▶ REQUIRED WORK: Scan the data for lines with "wallet" and report the count by itself.

▶ INPUT:
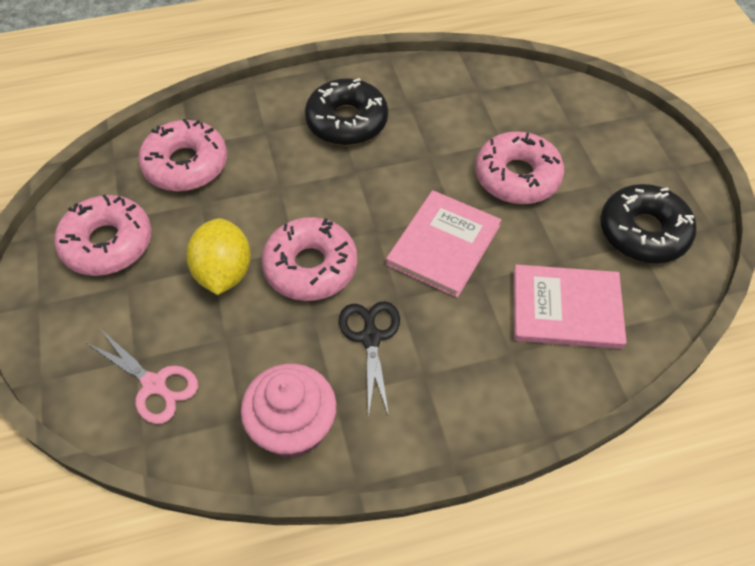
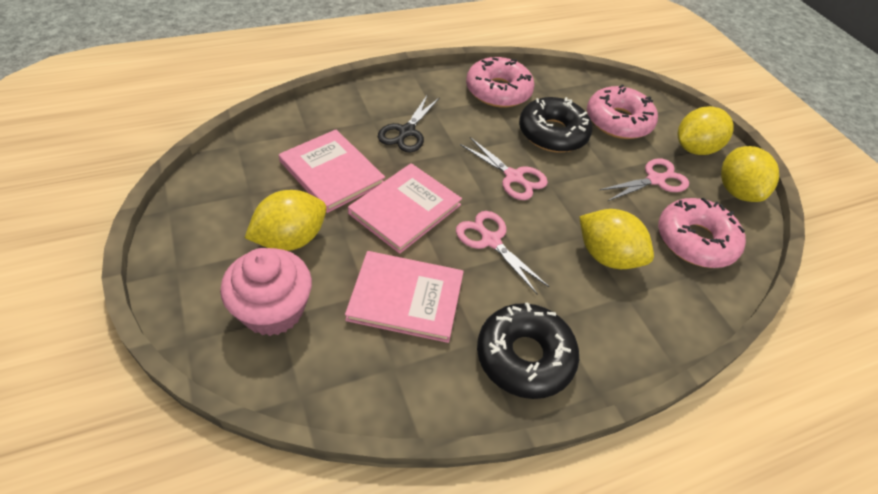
pink book: 2 -> 3
pink donut: 4 -> 3
pink scissors: 1 -> 3
yellow lemon: 1 -> 4

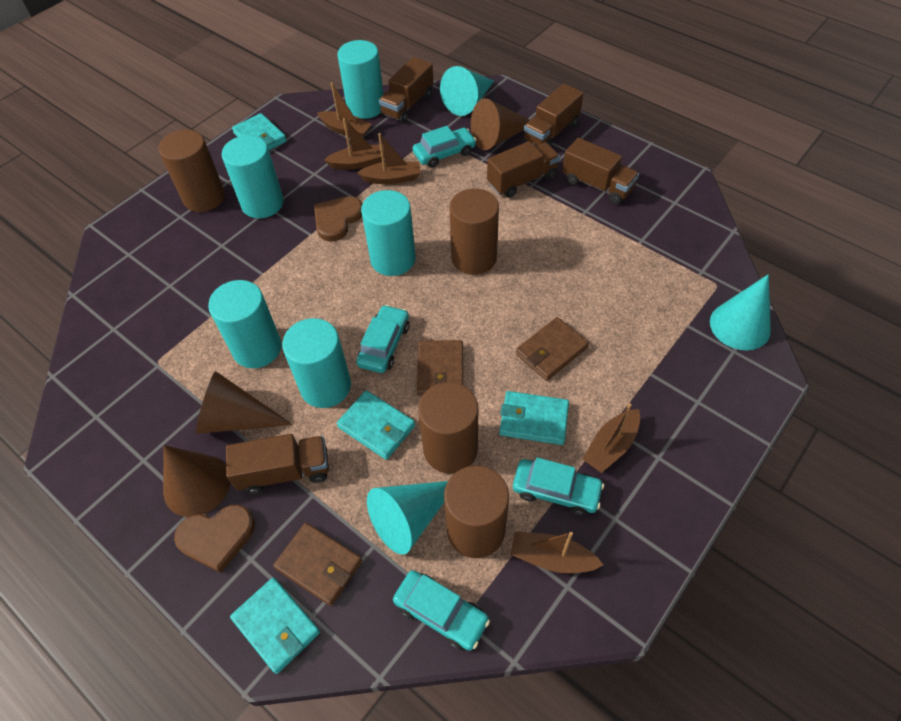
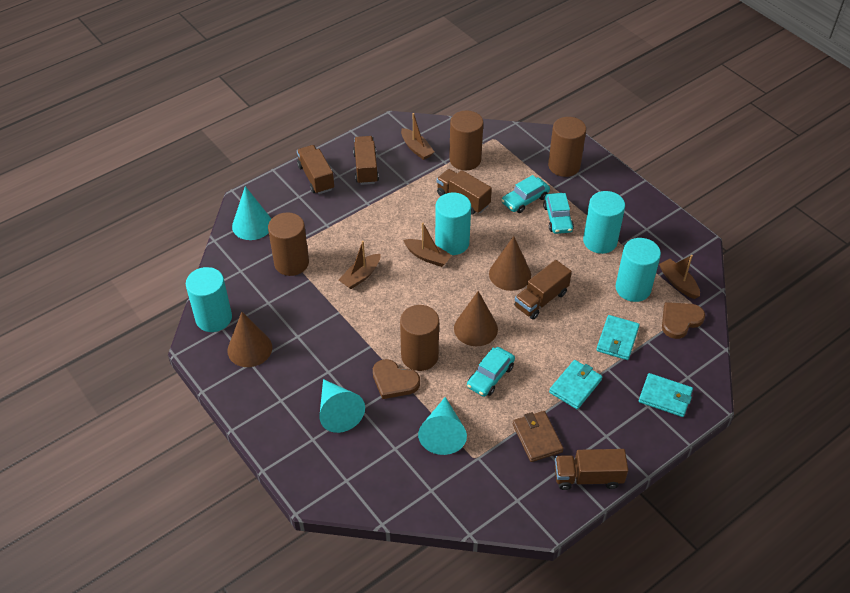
brown boat: 5 -> 4
brown wallet: 3 -> 1
turquoise car: 4 -> 3
turquoise cylinder: 5 -> 4
turquoise wallet: 4 -> 3

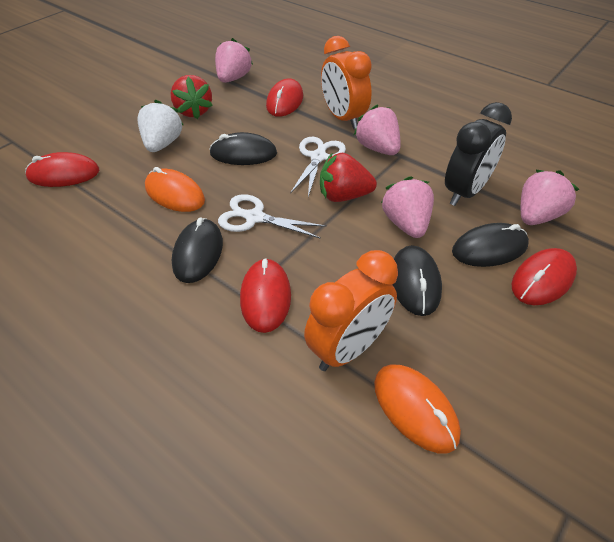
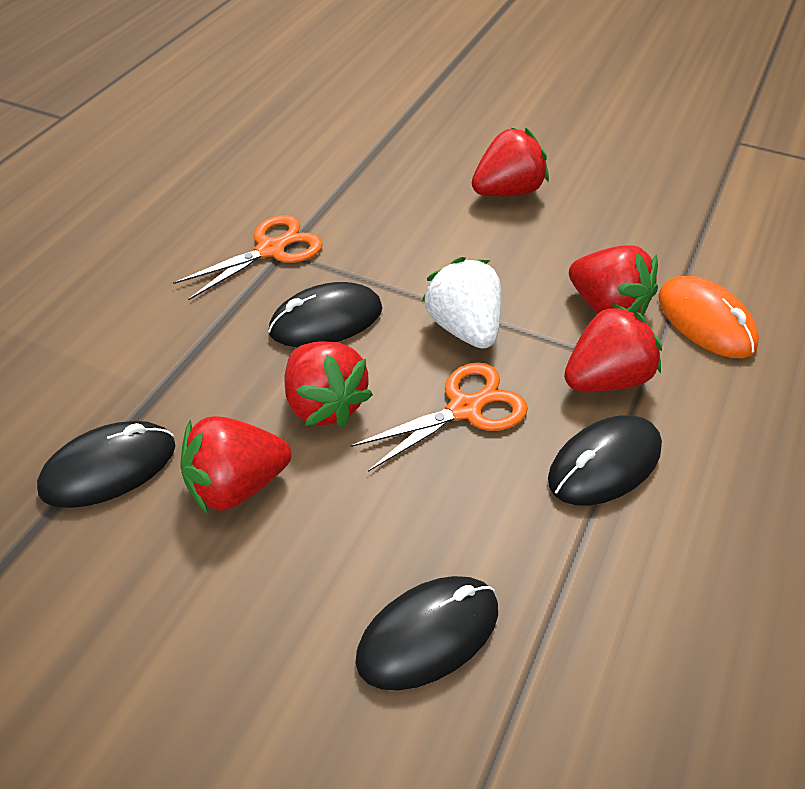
black clock: 1 -> 0
orange clock: 2 -> 0
orange mouse: 2 -> 1
orange scissors: 0 -> 2
pink strawberry: 4 -> 0
red mouse: 4 -> 0
red strawberry: 2 -> 5
white scissors: 2 -> 0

▶ ANSWER TO THIS EXERCISE: 2